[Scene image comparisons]
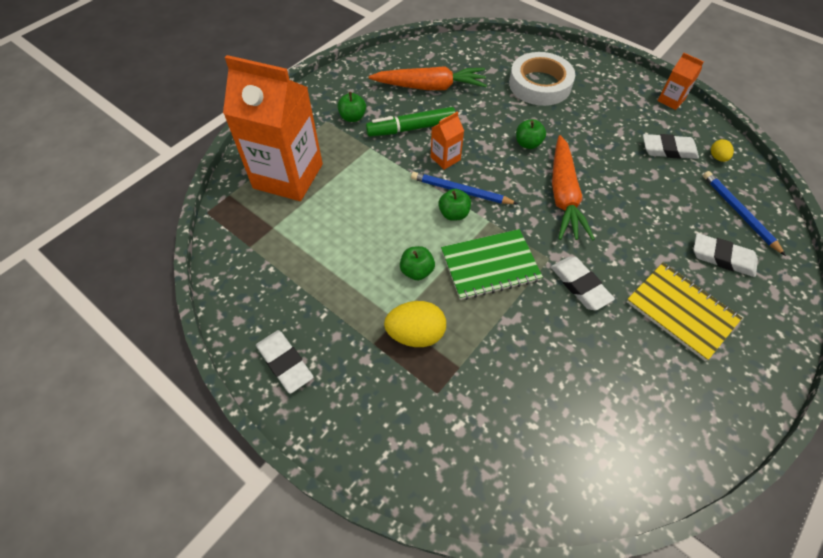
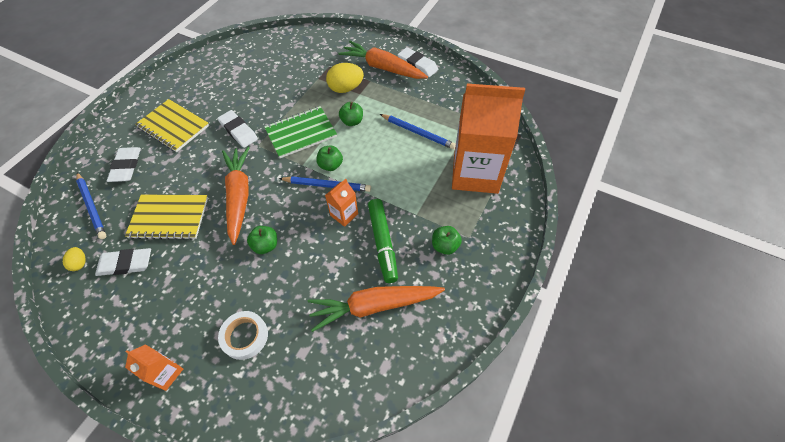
camera: 170 degrees right, 0 degrees up
green marker [366,107,455,137] -> green marker turned 105 degrees clockwise [368,199,398,283]
white tape [509,52,575,106] -> white tape [218,311,268,360], size x0.61
orange carton [658,53,704,110] -> orange carton moved to [125,344,183,391]
white eraser [693,233,758,277] -> white eraser turned 75 degrees clockwise [107,147,141,182]
none -> yellow notebook [125,195,208,240]
none -> orange carrot [338,41,428,79]
none -> blue pencil [380,114,456,149]

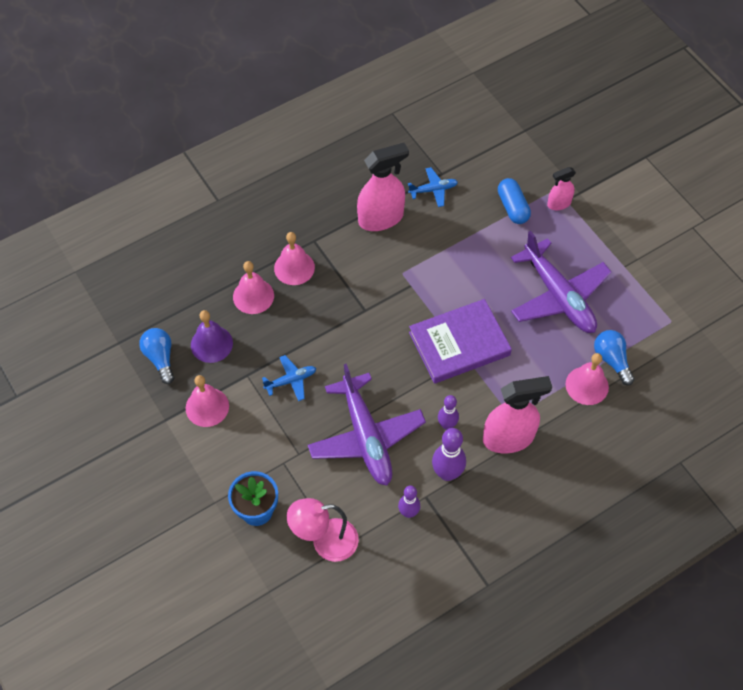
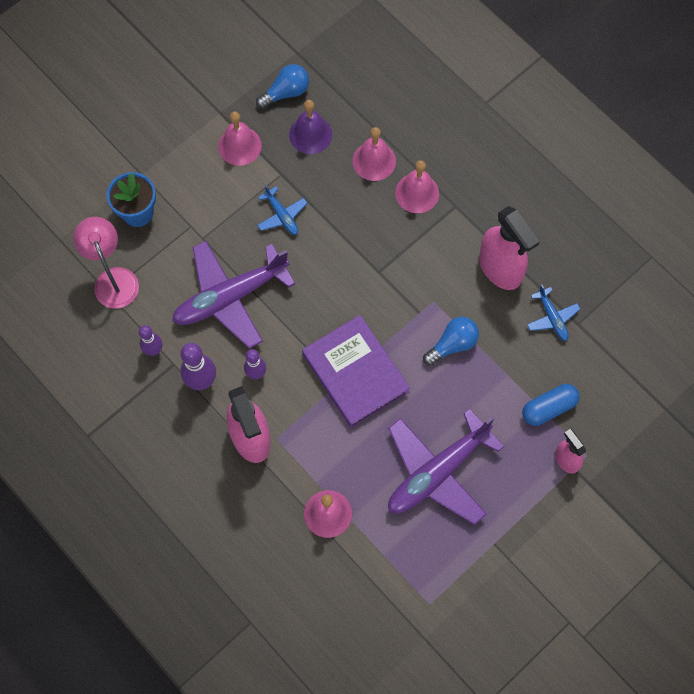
camera: 80 degrees right, 10 degrees up
blue light bulb [594,330,635,385] -> blue light bulb moved to [423,317,479,366]

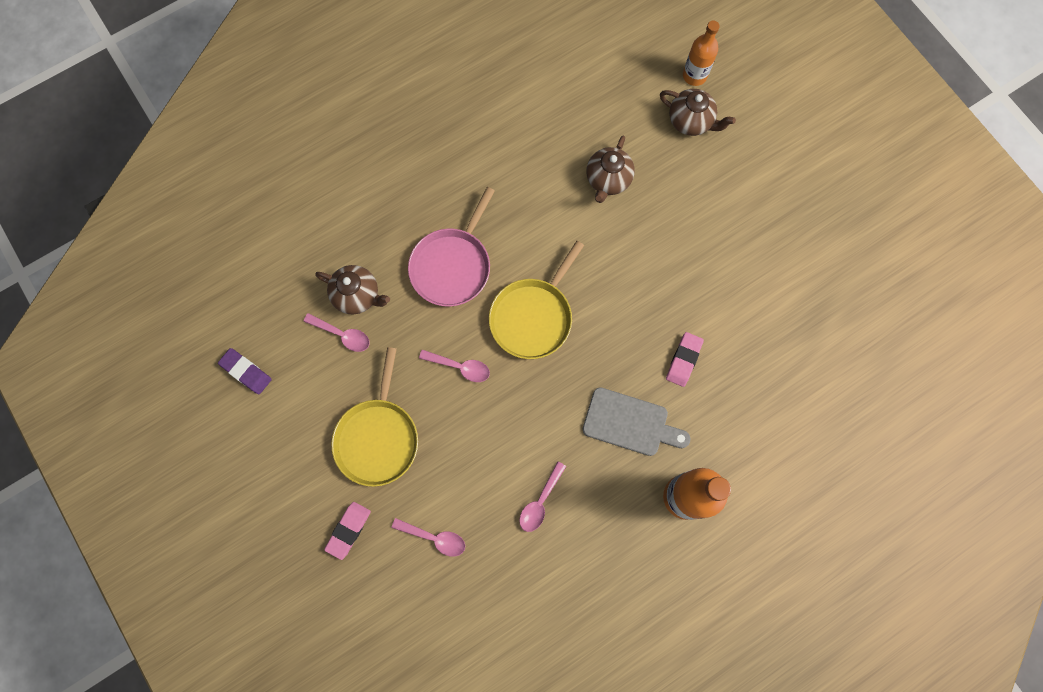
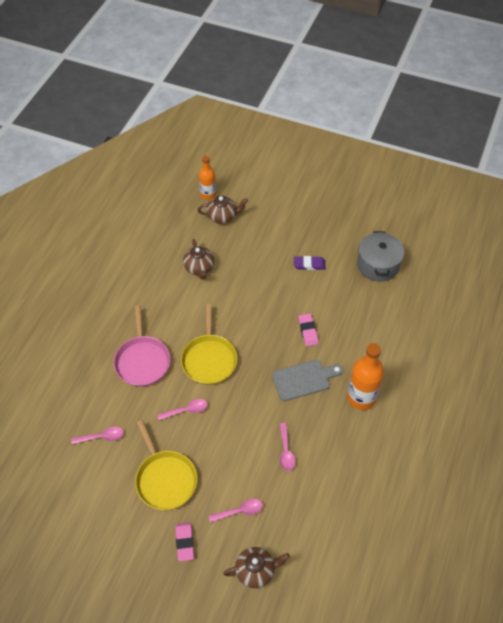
camera: 35 degrees left, 20 degrees down
purple eraser [218,348,272,395] -> purple eraser moved to [294,256,326,270]
brown teapot [315,265,390,315] -> brown teapot moved to [223,547,290,588]
none -> grey pot [357,231,404,282]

- ASSIGNMENT -
Without the pictures, give again exactly the lines above starting at the line containing "orange carton [658,53,704,110]" and ending at the line containing "camera: 80 degrees right, 10 degrees up".

- RESPONSE TO THIS EXERCISE -
orange carton [658,53,704,110] -> orange carton moved to [125,344,183,391]
white eraser [693,233,758,277] -> white eraser turned 75 degrees clockwise [107,147,141,182]
none -> yellow notebook [125,195,208,240]
none -> orange carrot [338,41,428,79]
none -> blue pencil [380,114,456,149]

camera: 80 degrees right, 10 degrees up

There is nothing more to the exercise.